[Scene comparison data]
****************
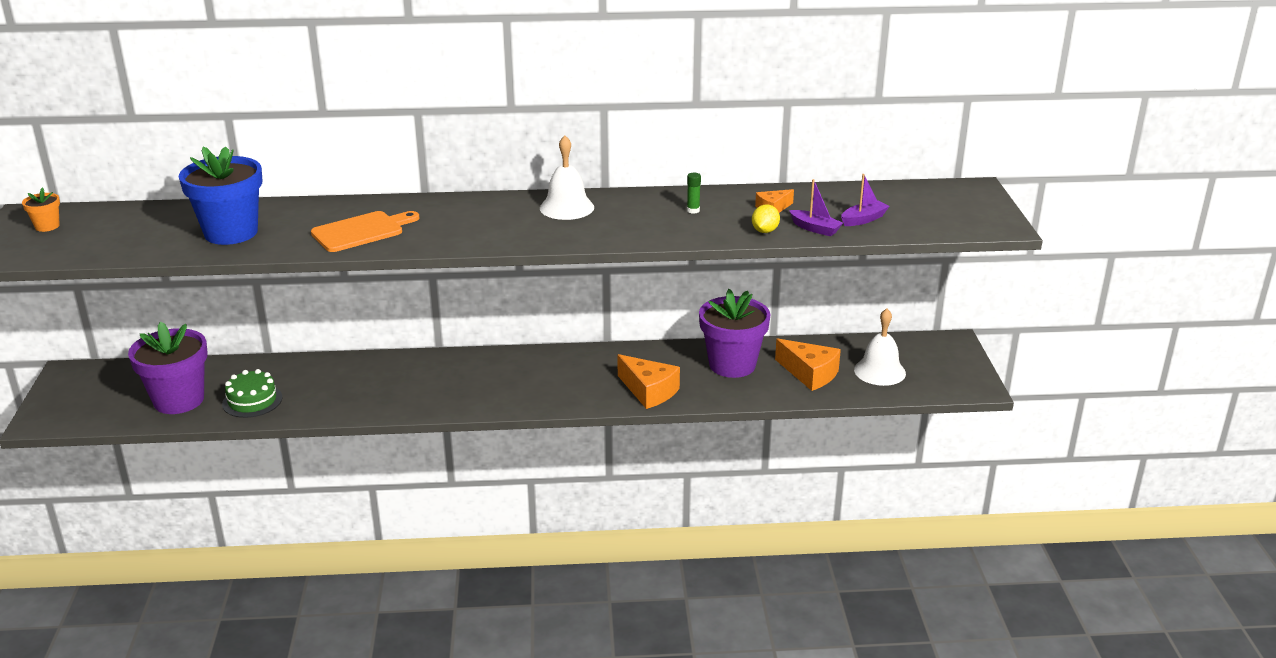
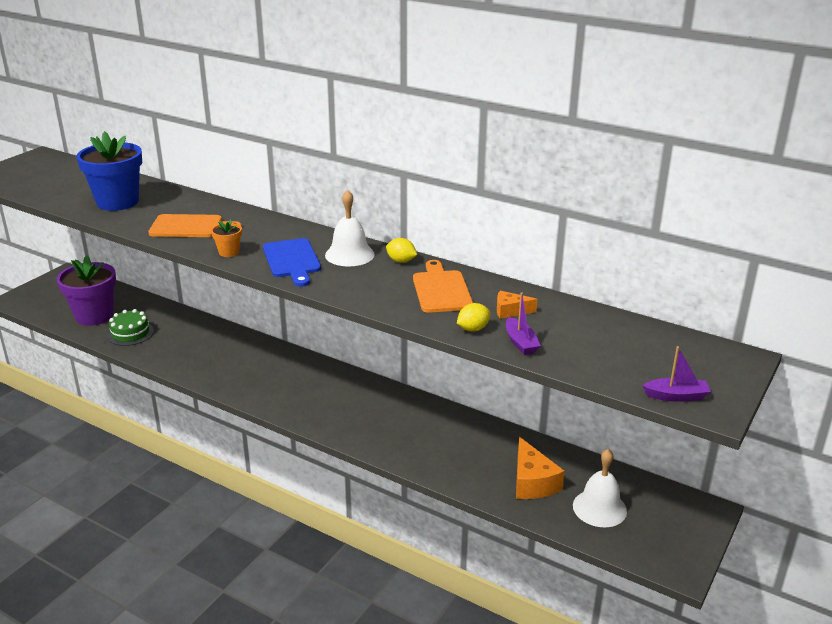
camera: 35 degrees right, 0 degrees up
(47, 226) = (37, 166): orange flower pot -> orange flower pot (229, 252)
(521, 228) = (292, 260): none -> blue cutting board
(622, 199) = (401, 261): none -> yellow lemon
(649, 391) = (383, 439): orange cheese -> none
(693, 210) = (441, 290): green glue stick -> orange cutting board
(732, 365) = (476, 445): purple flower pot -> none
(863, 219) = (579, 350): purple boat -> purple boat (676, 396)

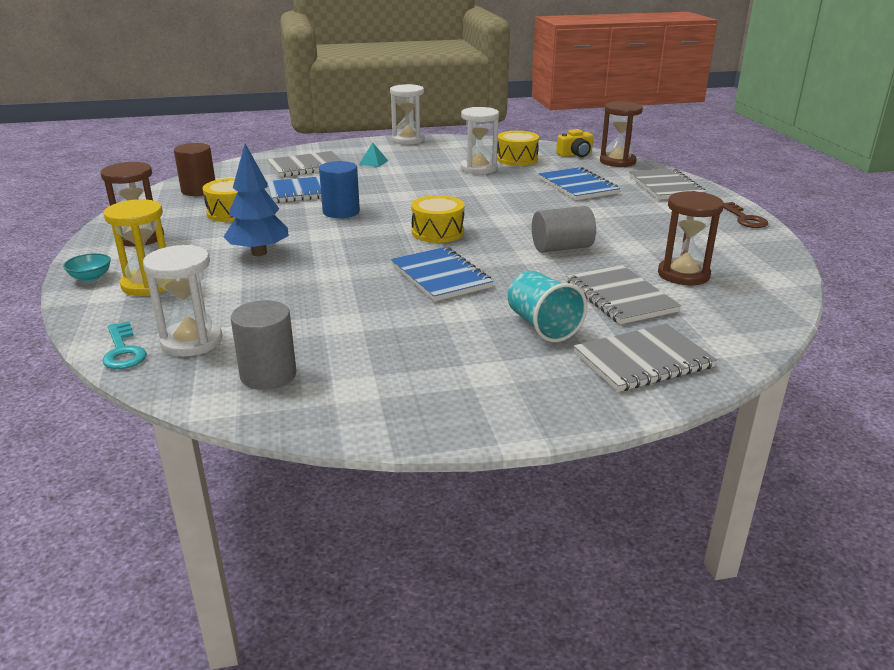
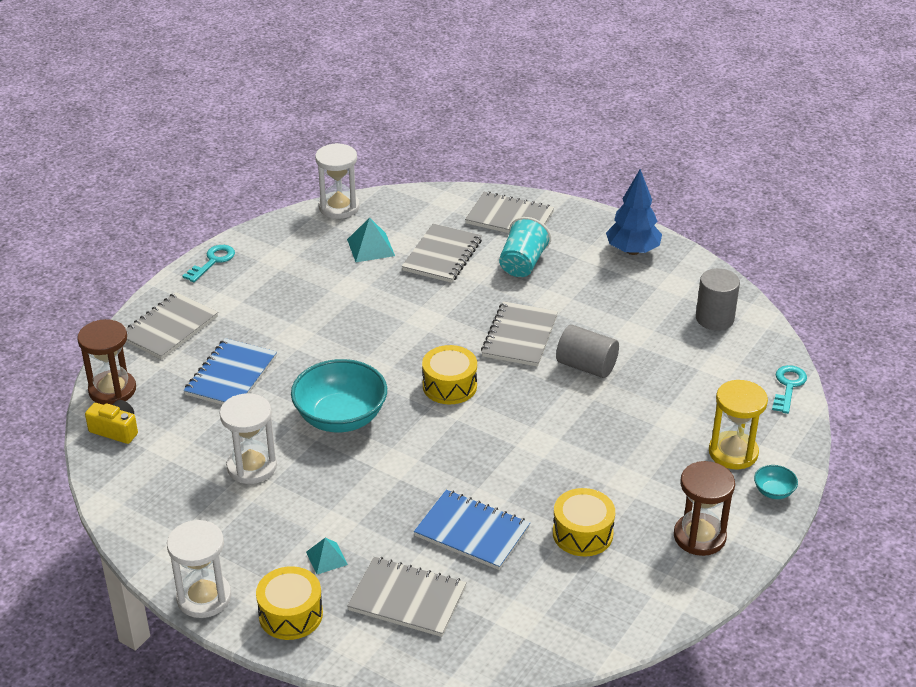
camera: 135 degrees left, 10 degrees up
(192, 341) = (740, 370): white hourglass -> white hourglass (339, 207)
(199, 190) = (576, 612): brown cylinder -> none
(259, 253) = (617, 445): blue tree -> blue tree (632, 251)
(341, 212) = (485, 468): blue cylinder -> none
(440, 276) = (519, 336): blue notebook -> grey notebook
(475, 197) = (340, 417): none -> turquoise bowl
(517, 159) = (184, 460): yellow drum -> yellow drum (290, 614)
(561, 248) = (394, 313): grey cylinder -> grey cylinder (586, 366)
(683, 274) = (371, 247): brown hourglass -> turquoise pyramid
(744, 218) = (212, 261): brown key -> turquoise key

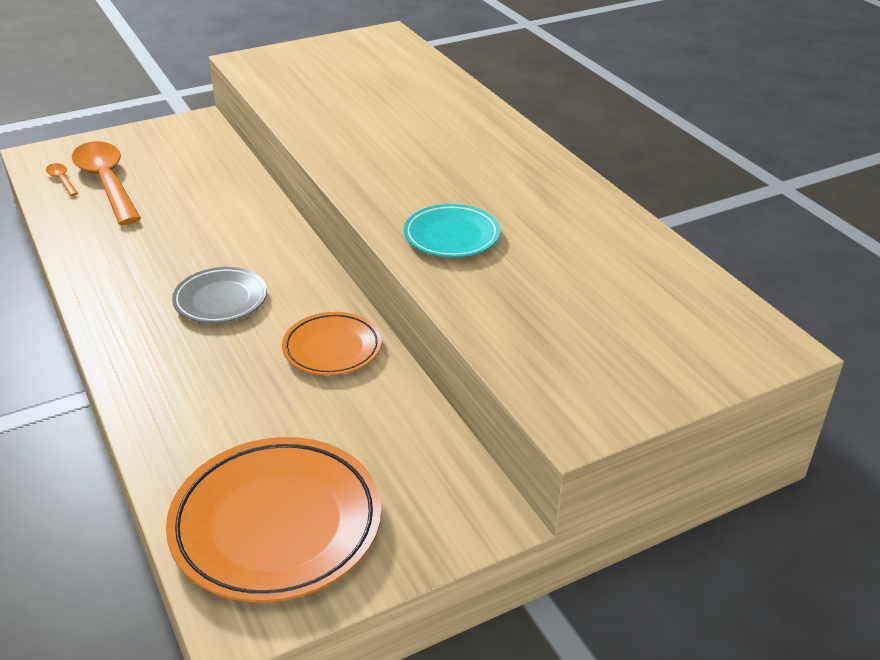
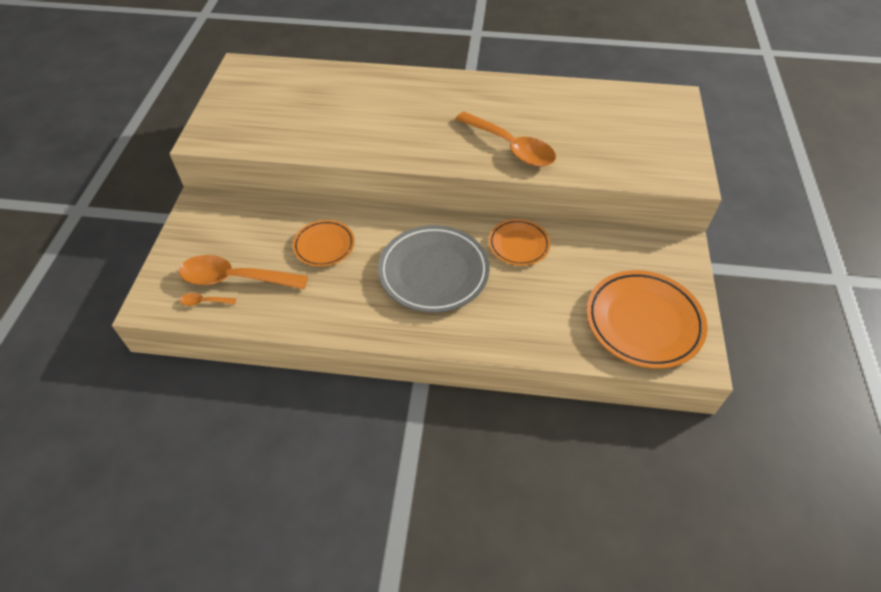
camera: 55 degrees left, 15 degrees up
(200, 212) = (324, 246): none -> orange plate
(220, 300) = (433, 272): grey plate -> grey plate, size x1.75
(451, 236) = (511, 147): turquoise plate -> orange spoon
****************
• TASK OBJECTIVE: Of the lines above, show those in which "cutting" appears.

• WRITTEN RESPONSE:
(521, 228) = (292, 260): none -> blue cutting board
(693, 210) = (441, 290): green glue stick -> orange cutting board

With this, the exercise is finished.